# INSTRUCTIONS TO FOLLOW
Your job is to return the whole listing unchanged while skipping its images.

┄┄┄┄┄┄

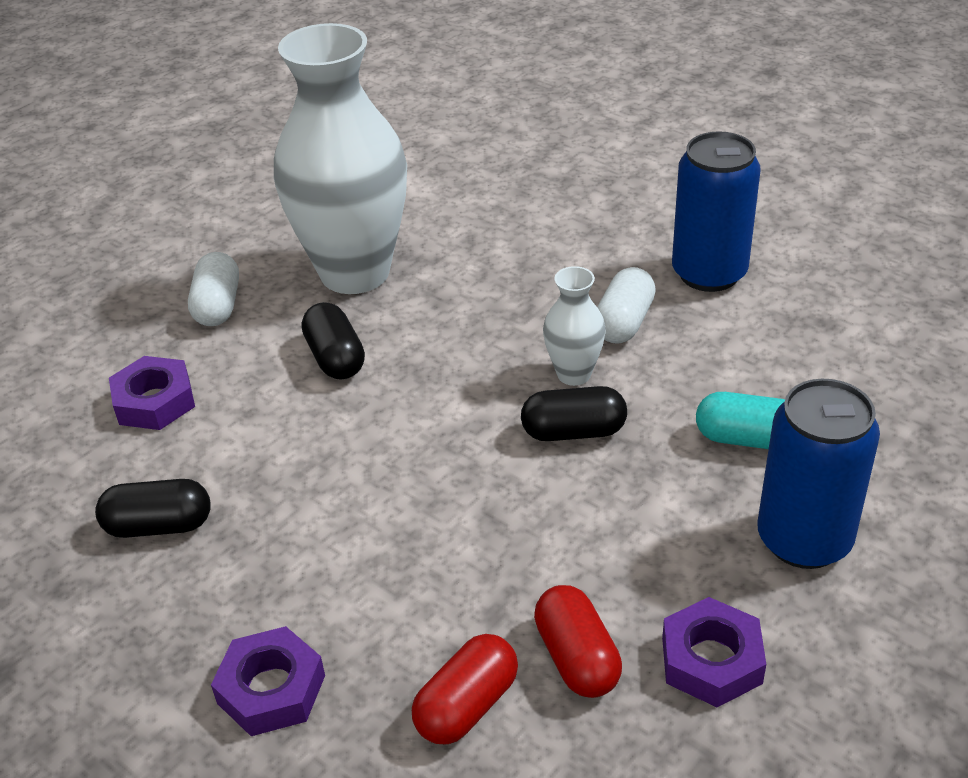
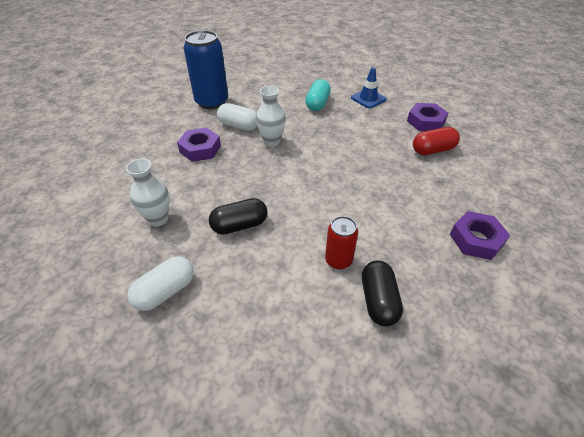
camera: 90 degrees left, 5 degrees up
(154, 401) = (263, 319): purple nut -> purple nut (200, 149)
(218, 306) = (165, 291): white capsule -> white capsule turned 45 degrees counterclockwise
(247, 478) = (338, 260): none -> red can
(355, 272) = (158, 219): white vase -> white vase, size x0.44
(467, 706) = (464, 178): red capsule -> none
(573, 432) = (310, 144): black capsule -> none
(804, 539) = (368, 98): blue can -> blue traffic cone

┄┄┄┄┄┄

# THE COMPLETED TASK
camera: 90 degrees left, 5 degrees up
(154, 401) = (263, 319): purple nut -> purple nut (200, 149)
(218, 306) = (165, 291): white capsule -> white capsule turned 45 degrees counterclockwise
(247, 478) = (338, 260): none -> red can
(355, 272) = (158, 219): white vase -> white vase, size x0.44
(467, 706) = (464, 178): red capsule -> none
(573, 432) = (310, 144): black capsule -> none
(804, 539) = (368, 98): blue can -> blue traffic cone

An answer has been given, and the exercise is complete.